Work task:
The data below should be restated word for word, pictures omitted.

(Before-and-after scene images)
------

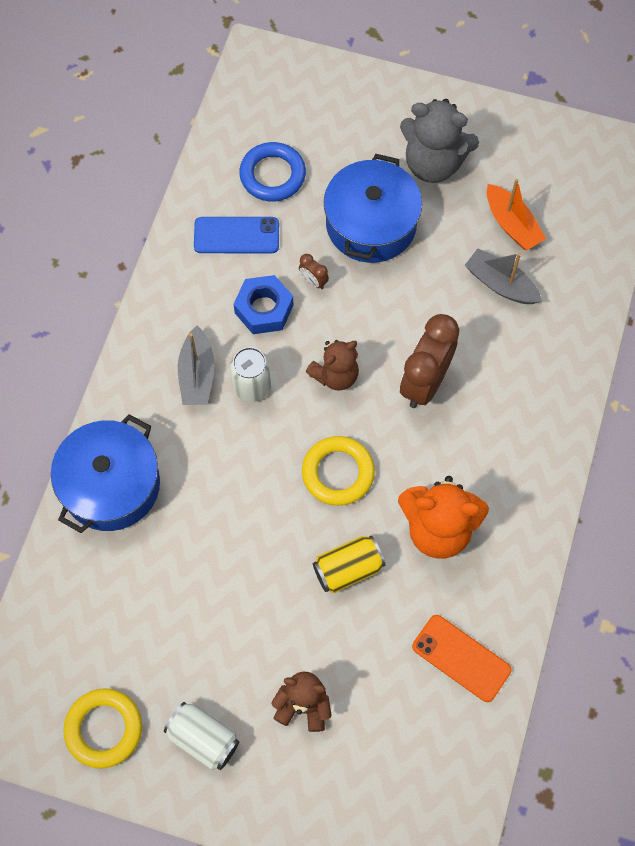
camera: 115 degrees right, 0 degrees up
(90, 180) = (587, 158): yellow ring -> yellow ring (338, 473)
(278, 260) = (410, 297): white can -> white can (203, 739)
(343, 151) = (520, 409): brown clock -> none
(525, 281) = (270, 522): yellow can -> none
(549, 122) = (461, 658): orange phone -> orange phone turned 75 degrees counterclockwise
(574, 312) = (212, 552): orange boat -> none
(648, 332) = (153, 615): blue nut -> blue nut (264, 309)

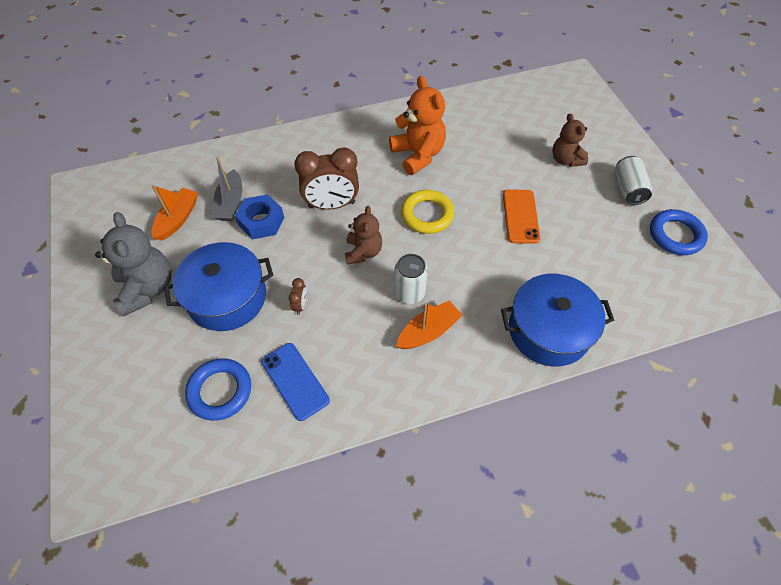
camera: 125 degrees left, 10 degrees down
(104, 729) = (675, 235): yellow ring -> blue ring
(197, 374) = (428, 331): grey boat -> orange boat
(264, 309) = (345, 322): blue nut -> blue nut (261, 221)
(335, 375) = (363, 252): brown teddy bear -> brown teddy bear turned 75 degrees clockwise
(348, 569) = (478, 180): yellow can -> none
(461, 658) = (477, 114): orange phone -> orange phone (520, 216)

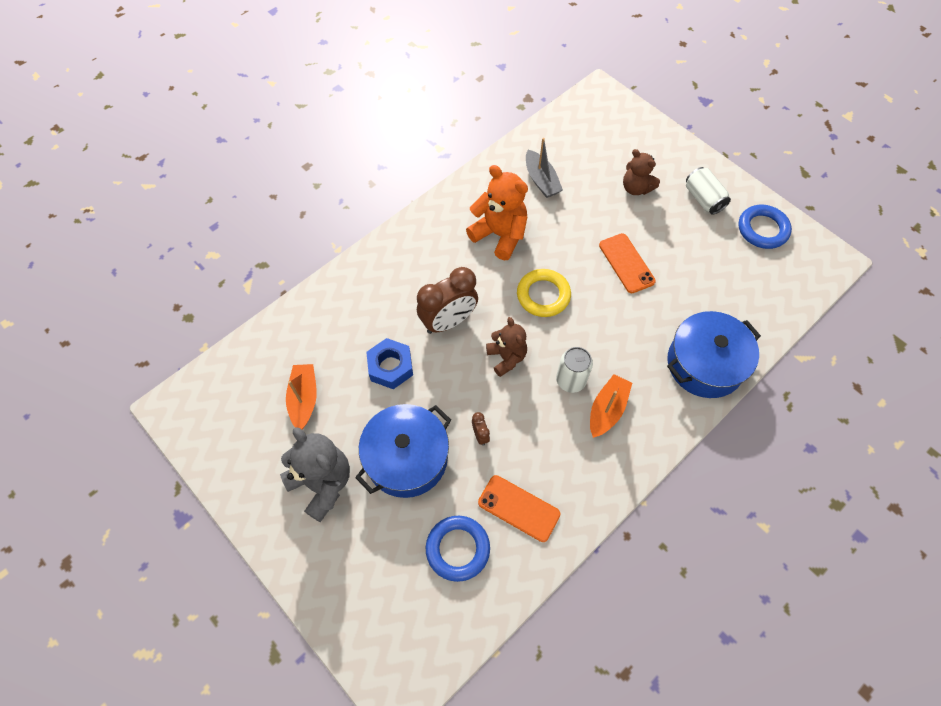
camera: 25 degrees left, 5 degrees up
(231, 203) = (347, 360): grey boat -> grey boat (541, 180)
(295, 381) = (518, 508): blue phone -> orange phone

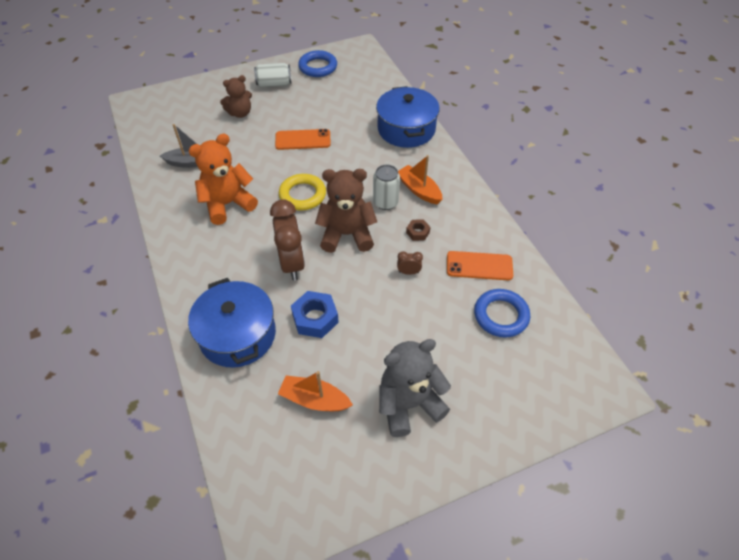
camera: 70 degrees left, 10 degrees down
(407, 458) = (409, 330): blue pot -> blue pot (237, 334)
(506, 357) = (347, 235): brown teddy bear -> brown teddy bear, size x1.55
(518, 508) = (479, 266): orange phone -> orange phone turned 45 degrees clockwise
(540, 428) = (417, 232): none -> brown nut

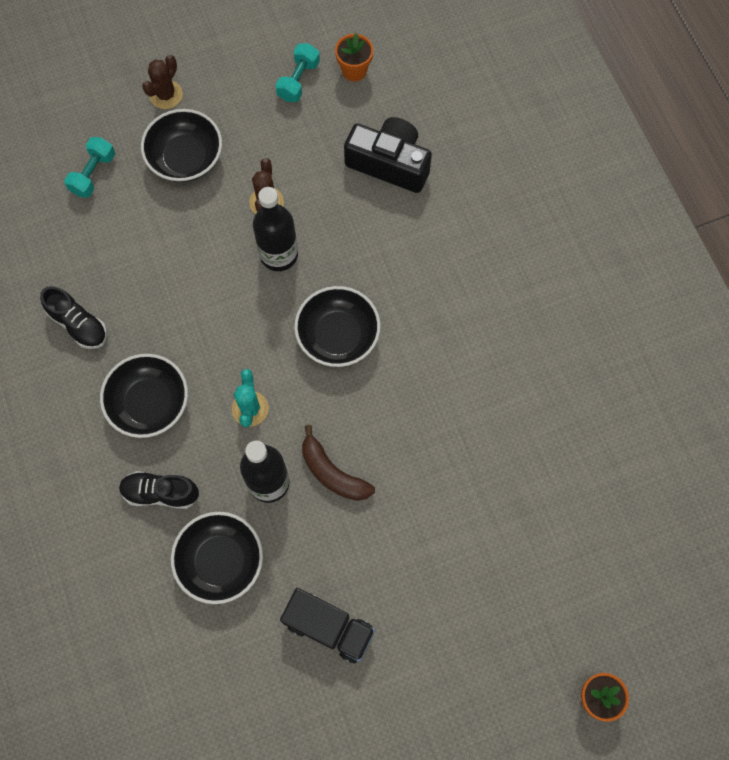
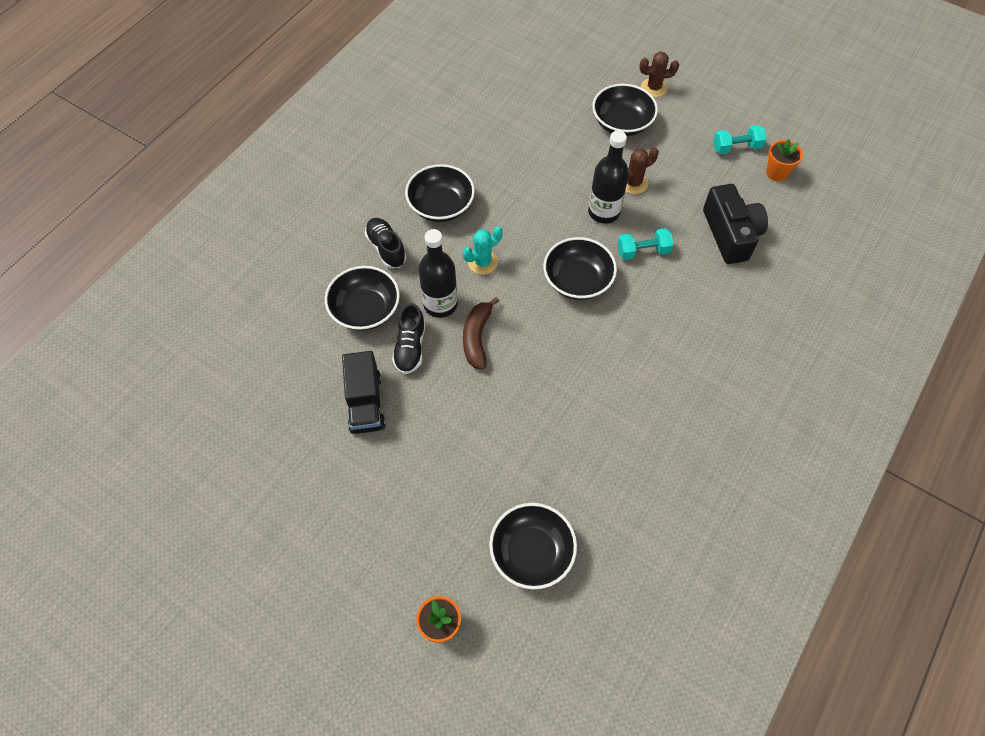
camera: 55 degrees right, 10 degrees down
(78, 324) = (462, 139): black shoe -> black shoe (410, 347)
(93, 174) = (566, 86): turquoise dumbbell -> turquoise dumbbell (643, 251)
(580, 572) = (531, 552): none -> black bowl

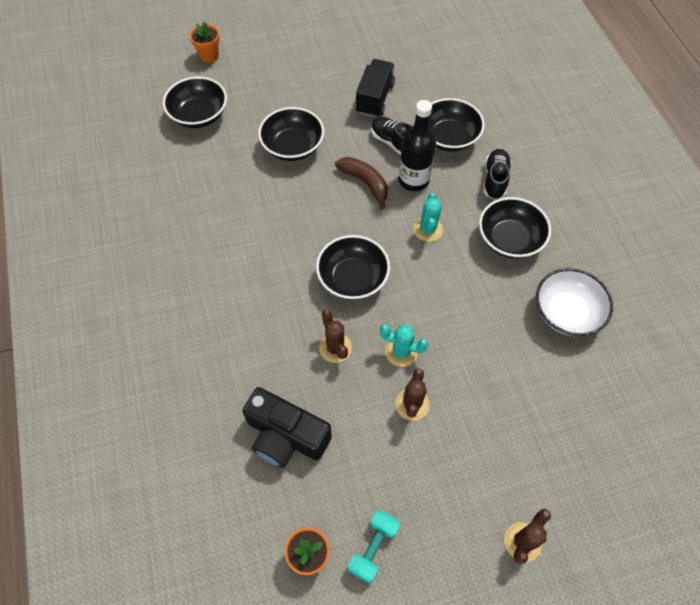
camera: 130 degrees right, 0 degrees up
(365, 403) = (375, 98): black truck -> black truck turned 75 degrees clockwise
(386, 248) = (495, 180): black shoe -> black shoe turned 90 degrees counterclockwise
(475, 142) = (566, 312): none -> white bowl
(603, 212) = (401, 352): black bottle -> turquoise cactus
(621, 123) = (495, 460): black bowl -> black bowl (293, 146)
(643, 251) = (335, 348): turquoise dumbbell -> brown cactus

------

Exercise output:
camera: 115 degrees right, 0 degrees up
(90, 180) = (587, 158): yellow ring -> yellow ring (338, 473)
(278, 260) = (410, 297): white can -> white can (203, 739)
(343, 151) = (520, 409): brown clock -> none
(525, 281) = (270, 522): yellow can -> none
(549, 122) = (461, 658): orange phone -> orange phone turned 75 degrees counterclockwise
(574, 312) = (212, 552): orange boat -> none
(648, 332) = (153, 615): blue nut -> blue nut (264, 309)

camera: 125 degrees left, 10 degrees down
(104, 729) = (675, 235): yellow ring -> blue ring
(197, 374) = (428, 331): grey boat -> orange boat
(264, 309) = (345, 322): blue nut -> blue nut (261, 221)
(335, 375) = (363, 252): brown teddy bear -> brown teddy bear turned 75 degrees clockwise
(348, 569) = (478, 180): yellow can -> none
(461, 658) = (477, 114): orange phone -> orange phone (520, 216)

camera: 25 degrees left, 5 degrees up
(231, 203) = (347, 360): grey boat -> grey boat (541, 180)
(295, 381) = (518, 508): blue phone -> orange phone

camera: 70 degrees left, 10 degrees down
(407, 458) = (409, 330): blue pot -> blue pot (237, 334)
(506, 357) = (347, 235): brown teddy bear -> brown teddy bear, size x1.55
(518, 508) = (479, 266): orange phone -> orange phone turned 45 degrees clockwise
(540, 428) = (417, 232): none -> brown nut

camera: 55 degrees right, 10 degrees down
(78, 324) = (462, 139): black shoe -> black shoe (410, 347)
(93, 174) = (566, 86): turquoise dumbbell -> turquoise dumbbell (643, 251)
(580, 572) = (531, 552): none -> black bowl

camera: 130 degrees right, 0 degrees up
(365, 403) = (375, 98): black truck -> black truck turned 75 degrees clockwise
(386, 248) = (495, 180): black shoe -> black shoe turned 90 degrees counterclockwise
(475, 142) = (566, 312): none -> white bowl
(603, 212) = (401, 352): black bottle -> turquoise cactus
(621, 123) = (495, 460): black bowl -> black bowl (293, 146)
(643, 251) = (335, 348): turquoise dumbbell -> brown cactus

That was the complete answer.